*ACTIVITY*:
Only one stretch of the listing below is wanted: the line with "- type: recolor" and all lines after it. Reproduce that stretch exactly.

*MATERIAL TO PROCESS*:
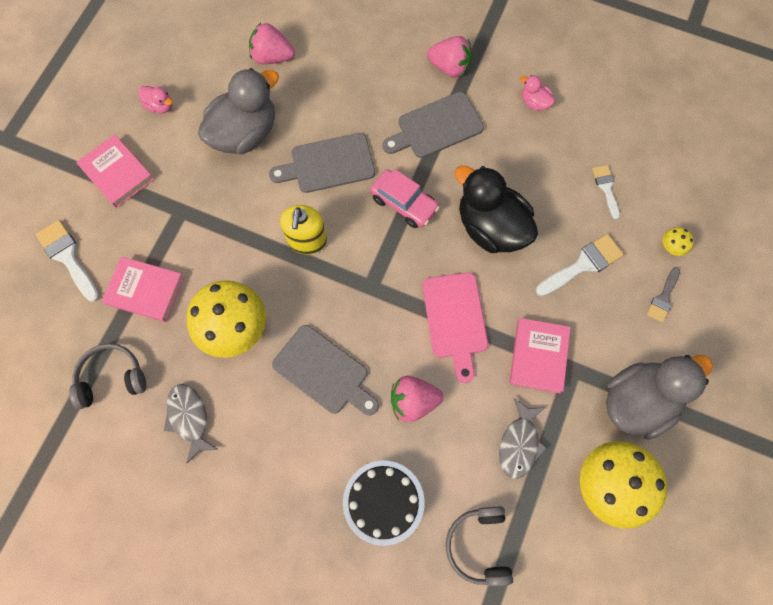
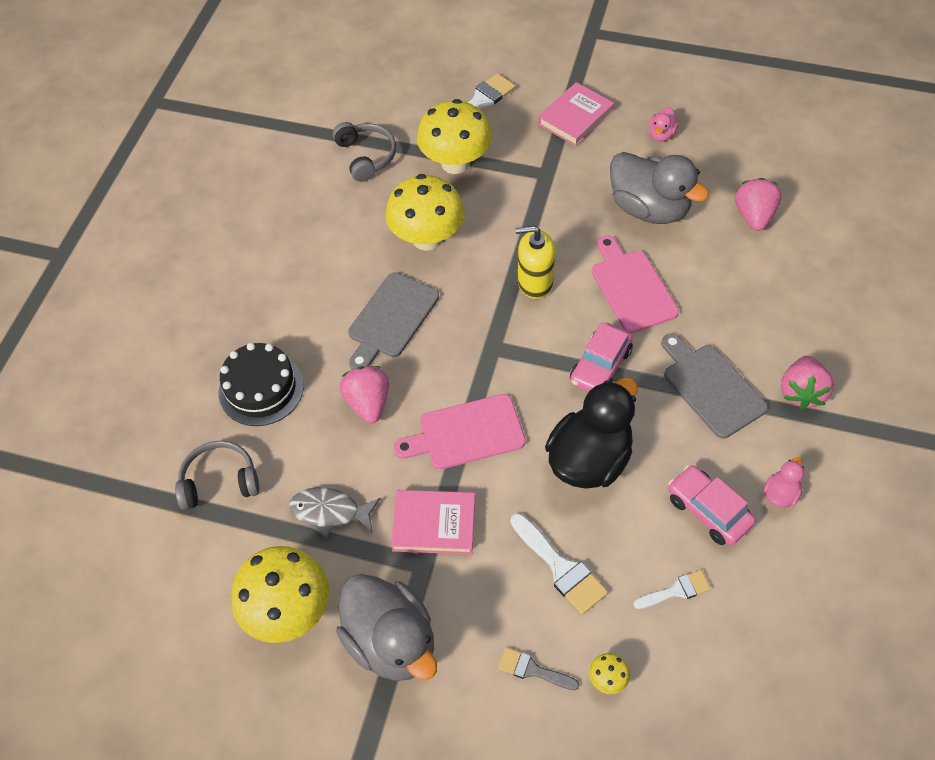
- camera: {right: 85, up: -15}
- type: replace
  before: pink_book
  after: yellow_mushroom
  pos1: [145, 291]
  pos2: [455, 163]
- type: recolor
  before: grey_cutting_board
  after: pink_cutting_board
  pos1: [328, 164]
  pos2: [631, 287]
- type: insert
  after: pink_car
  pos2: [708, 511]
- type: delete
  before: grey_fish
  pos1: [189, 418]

*SOLVED EXERCISE*:
- type: recolor
  before: grey_cutting_board
  after: pink_cutting_board
  pos1: [328, 164]
  pos2: [631, 287]
- type: insert
  after: pink_car
  pos2: [708, 511]
- type: delete
  before: grey_fish
  pos1: [189, 418]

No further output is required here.